[Image comparison data]
<<<<

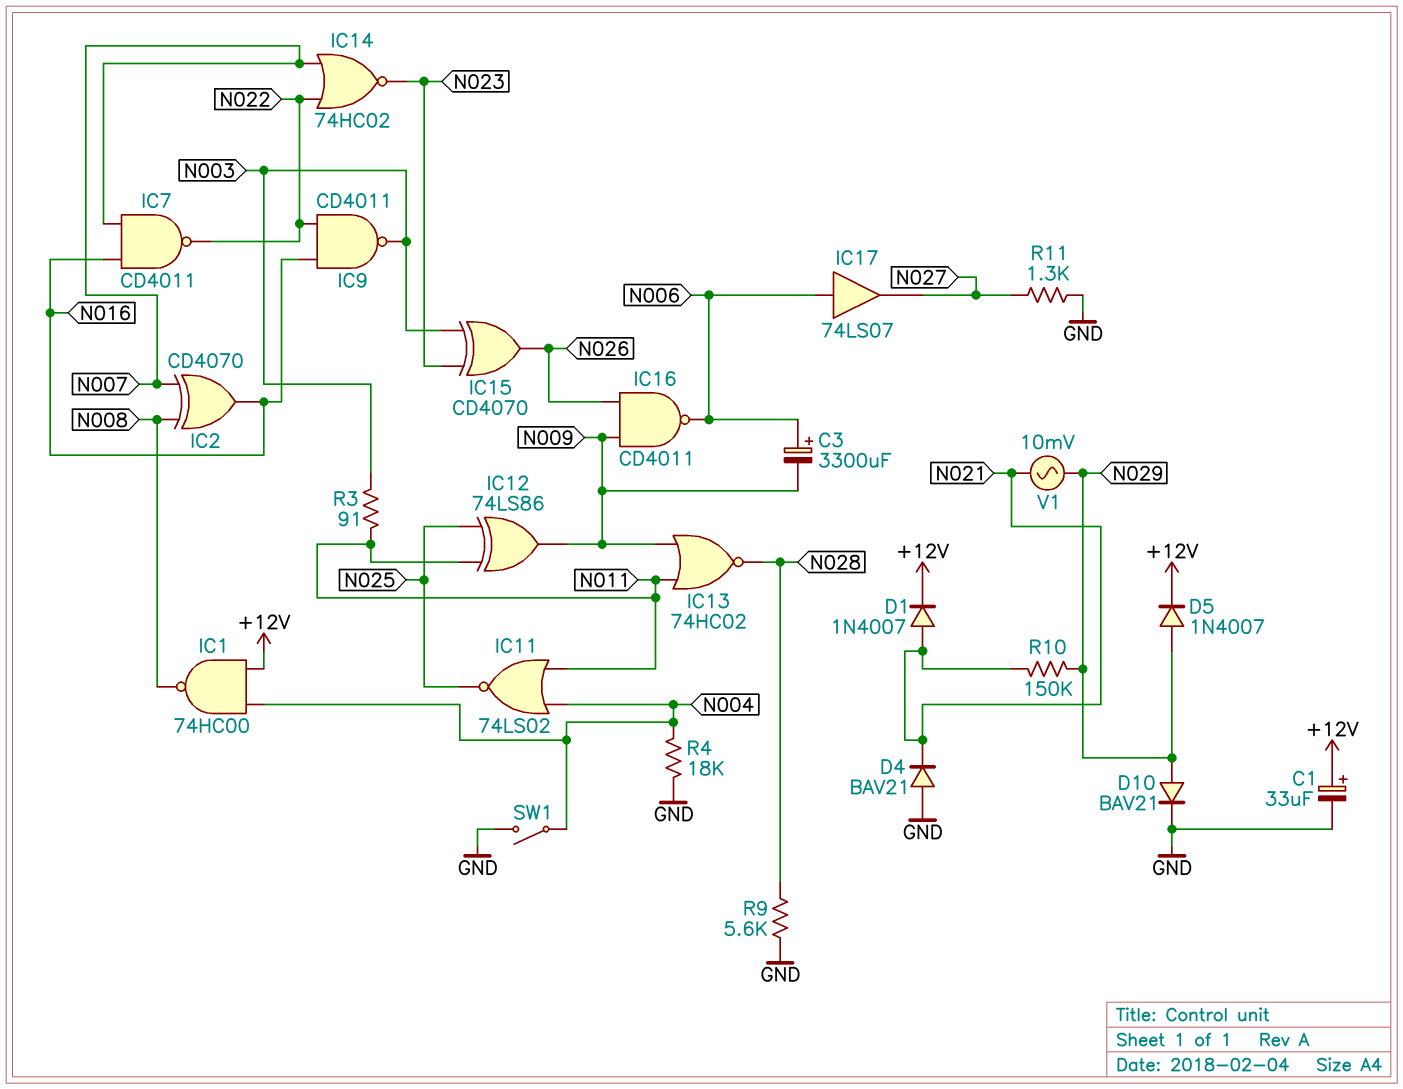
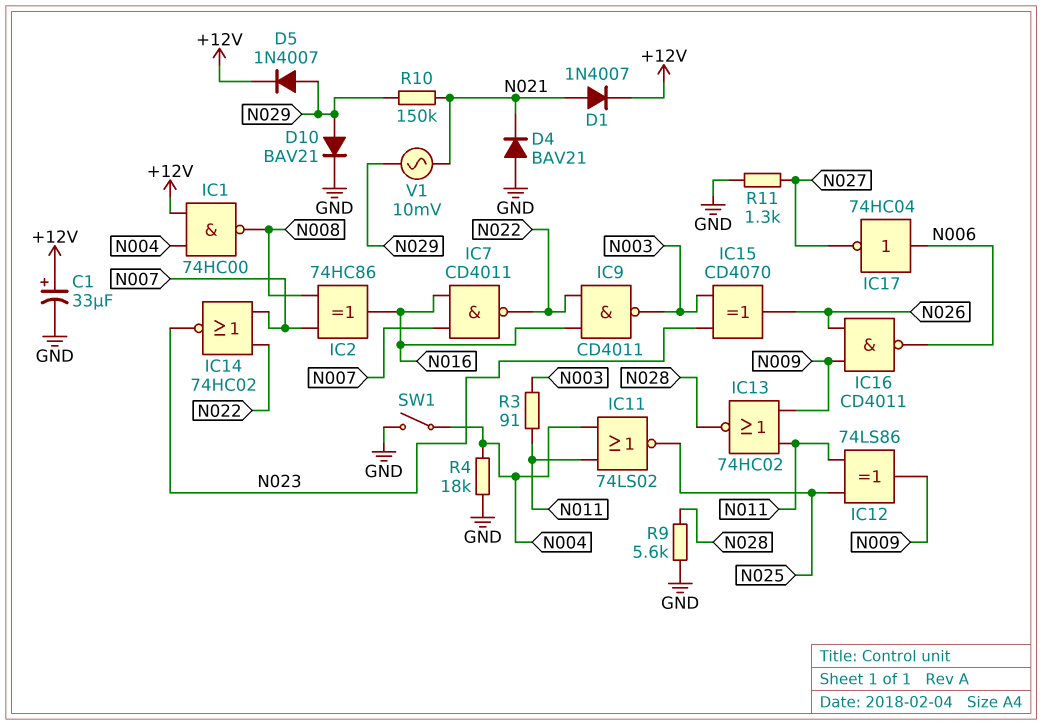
C3: 3300uF (plus N006, minus N009) -> none
IC2: XOR CD4070 (in N007, in N008, out N016) -> XOR 74HC86 (in N007, in N008, out N016)
IC17: buffer 74LS07 (in N006, out N027) -> NOT 74HC04 (in N006, out N027)

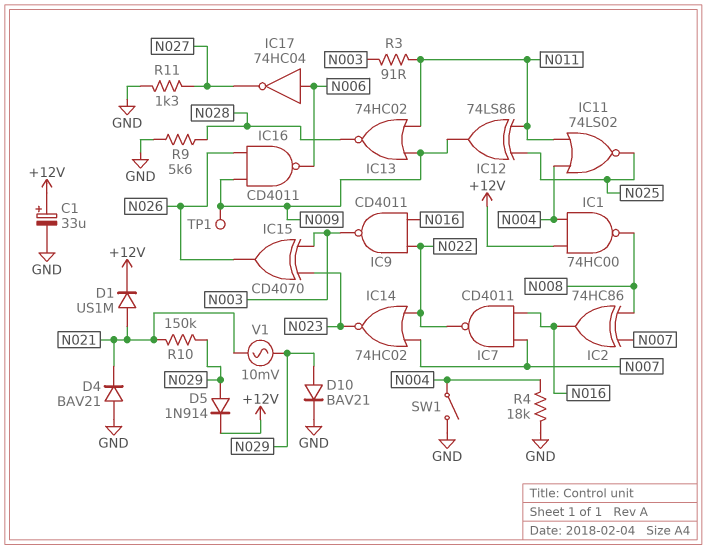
D1: diode 1N4007 (A N021, K +12V) -> diode US1M (A N021, K +12V)
D5: diode 1N4007 (A N029, K +12V) -> diode 1N914 (A N029, K +12V)
TP1: none -> test point (N009)

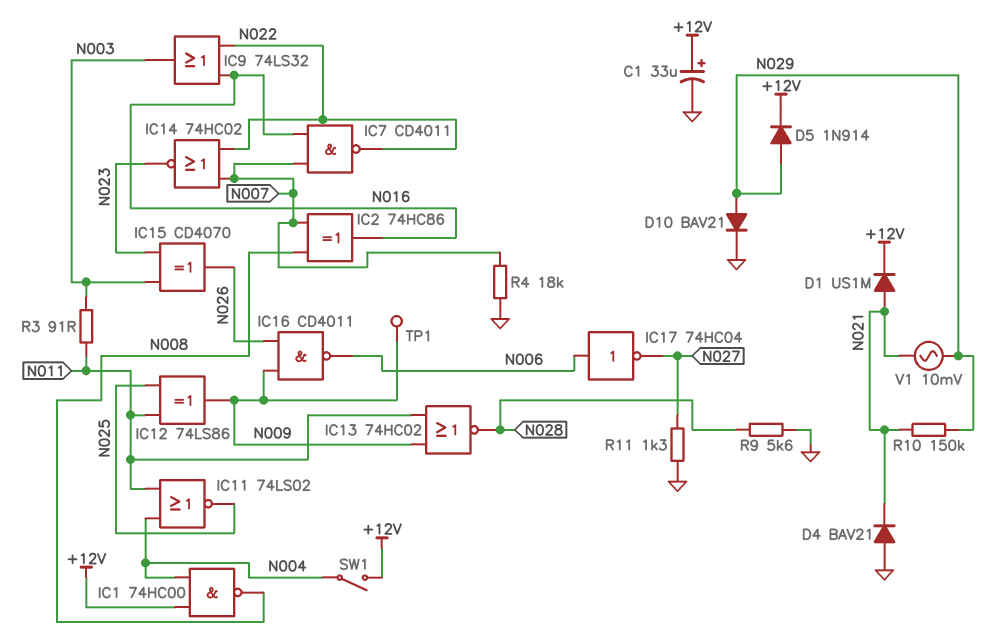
IC9: NAND CD4011 (in N016, in N022, out N003) -> OR 74LS32 (in N016, in N022, out N003)
R4: 18k (GND, N004) -> 18k (GND, N007)
SW1: switch (GND, N004) -> switch (+12V, N004)

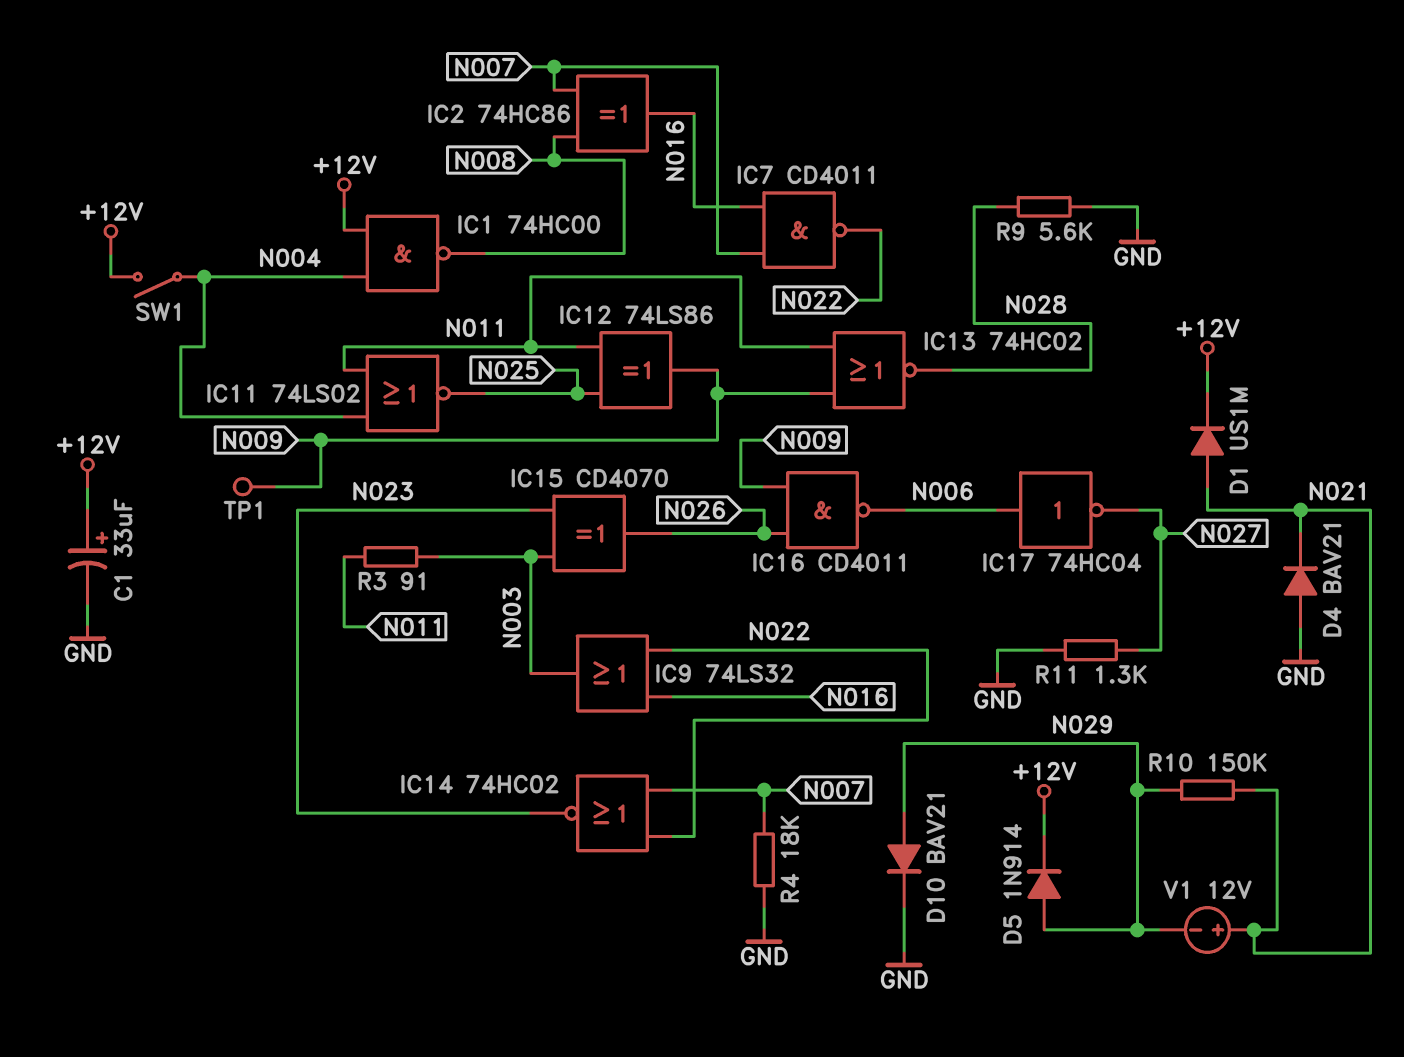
V1: AC 10mV (N021, N029) -> 12V (plus N021, minus N029)

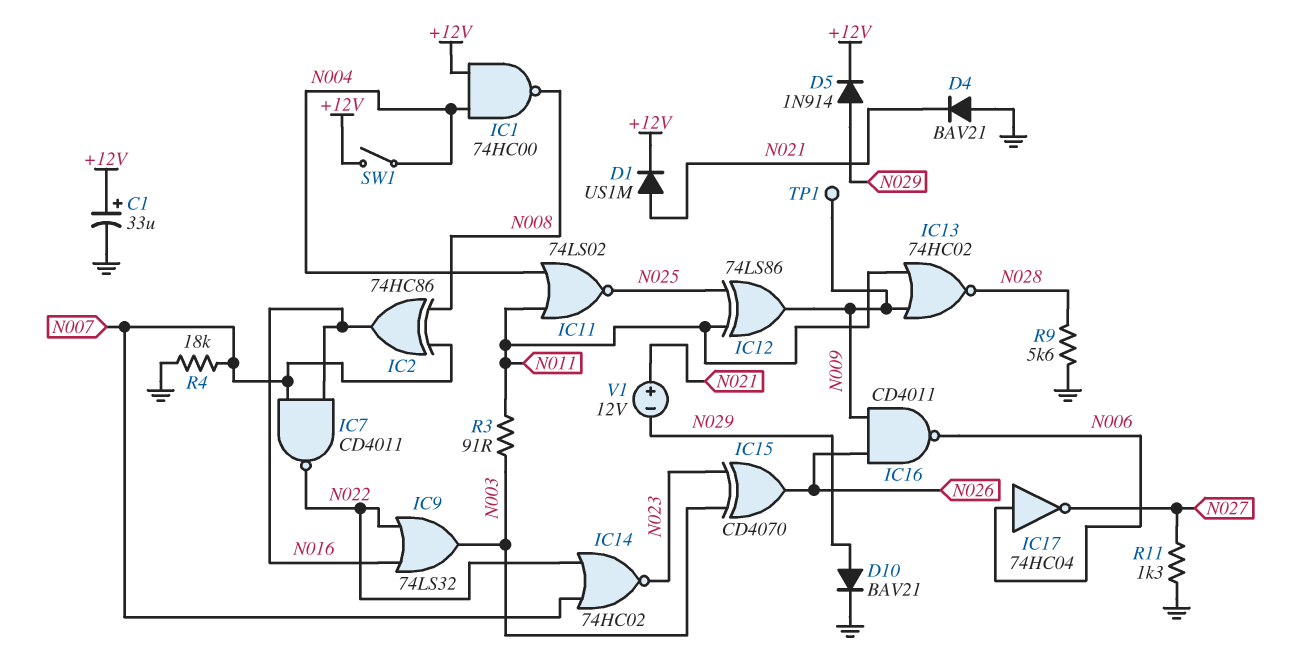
R10: 150k (N021, N029) -> none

>>>>

**EXERCISE OBJECTIVE**
Every line above in the stretch from the one with "IC2: XOR CD4070" through the one with "TP1: none -> test point (N009)" is to be transcribed exactly, ends included. No picture is copied.

**RESPONSE AREA**
IC2: XOR CD4070 (in N007, in N008, out N016) -> XOR 74HC86 (in N007, in N008, out N016)
IC17: buffer 74LS07 (in N006, out N027) -> NOT 74HC04 (in N006, out N027)

D1: diode 1N4007 (A N021, K +12V) -> diode US1M (A N021, K +12V)
D5: diode 1N4007 (A N029, K +12V) -> diode 1N914 (A N029, K +12V)
TP1: none -> test point (N009)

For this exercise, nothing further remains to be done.